WHAT IS ASKED — Give only the number of lines in the records below that contain the word "across".

LISTED ENTRIES —
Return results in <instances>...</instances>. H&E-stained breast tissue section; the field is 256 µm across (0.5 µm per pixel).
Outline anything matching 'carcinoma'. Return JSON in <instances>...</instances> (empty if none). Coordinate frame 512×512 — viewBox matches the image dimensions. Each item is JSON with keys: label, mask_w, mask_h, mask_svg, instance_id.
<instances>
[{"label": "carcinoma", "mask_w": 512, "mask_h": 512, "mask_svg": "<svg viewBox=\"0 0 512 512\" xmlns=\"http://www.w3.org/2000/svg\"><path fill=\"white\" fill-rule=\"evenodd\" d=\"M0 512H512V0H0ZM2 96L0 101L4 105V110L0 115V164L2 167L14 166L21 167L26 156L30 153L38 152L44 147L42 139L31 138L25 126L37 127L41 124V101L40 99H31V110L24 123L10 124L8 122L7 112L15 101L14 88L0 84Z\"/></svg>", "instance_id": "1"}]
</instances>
--
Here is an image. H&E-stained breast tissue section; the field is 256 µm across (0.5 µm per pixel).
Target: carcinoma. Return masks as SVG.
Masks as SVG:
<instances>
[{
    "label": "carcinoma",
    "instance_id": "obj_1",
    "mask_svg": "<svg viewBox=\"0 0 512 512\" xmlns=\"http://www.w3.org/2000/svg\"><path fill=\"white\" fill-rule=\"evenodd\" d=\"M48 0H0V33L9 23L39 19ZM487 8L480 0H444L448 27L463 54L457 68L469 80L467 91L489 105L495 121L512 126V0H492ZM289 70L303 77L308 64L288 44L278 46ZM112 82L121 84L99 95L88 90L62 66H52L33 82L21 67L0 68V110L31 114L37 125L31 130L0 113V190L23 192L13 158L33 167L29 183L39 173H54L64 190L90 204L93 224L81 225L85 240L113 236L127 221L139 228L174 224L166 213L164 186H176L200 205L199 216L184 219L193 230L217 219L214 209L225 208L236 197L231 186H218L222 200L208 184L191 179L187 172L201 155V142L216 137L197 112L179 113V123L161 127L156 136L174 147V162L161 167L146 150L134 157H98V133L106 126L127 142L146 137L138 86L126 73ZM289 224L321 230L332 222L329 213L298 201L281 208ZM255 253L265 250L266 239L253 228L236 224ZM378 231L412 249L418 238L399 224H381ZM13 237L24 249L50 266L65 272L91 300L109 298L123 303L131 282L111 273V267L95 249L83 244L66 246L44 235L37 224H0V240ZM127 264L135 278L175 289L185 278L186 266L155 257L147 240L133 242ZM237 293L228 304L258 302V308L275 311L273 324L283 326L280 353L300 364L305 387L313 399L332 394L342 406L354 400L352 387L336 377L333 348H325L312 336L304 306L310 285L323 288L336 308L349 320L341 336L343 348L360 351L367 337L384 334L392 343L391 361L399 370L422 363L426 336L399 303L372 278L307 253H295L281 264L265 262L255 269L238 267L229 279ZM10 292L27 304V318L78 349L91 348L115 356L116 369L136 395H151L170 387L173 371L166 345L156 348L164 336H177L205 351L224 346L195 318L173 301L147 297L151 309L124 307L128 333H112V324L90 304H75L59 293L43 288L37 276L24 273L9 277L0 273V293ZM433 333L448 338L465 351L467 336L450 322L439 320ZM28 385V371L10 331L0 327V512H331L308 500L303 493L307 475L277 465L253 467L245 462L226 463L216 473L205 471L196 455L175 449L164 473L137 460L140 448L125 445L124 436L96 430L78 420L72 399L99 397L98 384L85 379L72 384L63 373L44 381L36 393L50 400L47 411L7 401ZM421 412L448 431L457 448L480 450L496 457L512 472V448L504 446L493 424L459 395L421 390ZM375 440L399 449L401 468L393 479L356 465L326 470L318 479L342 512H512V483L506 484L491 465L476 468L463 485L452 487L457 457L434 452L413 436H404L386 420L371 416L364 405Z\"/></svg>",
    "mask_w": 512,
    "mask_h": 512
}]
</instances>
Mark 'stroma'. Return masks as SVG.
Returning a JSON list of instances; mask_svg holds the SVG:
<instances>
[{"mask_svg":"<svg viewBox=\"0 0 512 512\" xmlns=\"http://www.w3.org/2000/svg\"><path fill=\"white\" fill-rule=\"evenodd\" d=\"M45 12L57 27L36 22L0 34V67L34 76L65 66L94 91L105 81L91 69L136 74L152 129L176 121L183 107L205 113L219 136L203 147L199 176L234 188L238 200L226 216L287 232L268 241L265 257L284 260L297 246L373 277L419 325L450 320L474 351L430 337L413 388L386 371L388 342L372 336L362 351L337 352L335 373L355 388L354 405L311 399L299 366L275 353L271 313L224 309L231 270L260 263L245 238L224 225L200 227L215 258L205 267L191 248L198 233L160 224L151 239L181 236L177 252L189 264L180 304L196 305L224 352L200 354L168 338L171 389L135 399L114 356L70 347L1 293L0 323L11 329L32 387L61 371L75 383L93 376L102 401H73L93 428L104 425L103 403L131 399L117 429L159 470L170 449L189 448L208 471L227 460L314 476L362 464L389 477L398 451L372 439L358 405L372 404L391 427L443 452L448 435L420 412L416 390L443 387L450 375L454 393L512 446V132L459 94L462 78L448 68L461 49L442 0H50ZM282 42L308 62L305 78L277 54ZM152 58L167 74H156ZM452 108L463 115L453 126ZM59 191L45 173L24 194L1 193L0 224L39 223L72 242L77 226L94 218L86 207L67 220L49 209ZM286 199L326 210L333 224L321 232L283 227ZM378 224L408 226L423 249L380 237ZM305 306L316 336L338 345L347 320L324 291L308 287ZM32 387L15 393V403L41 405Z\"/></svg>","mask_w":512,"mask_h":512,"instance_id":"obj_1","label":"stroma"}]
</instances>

FULL ANSWER — 2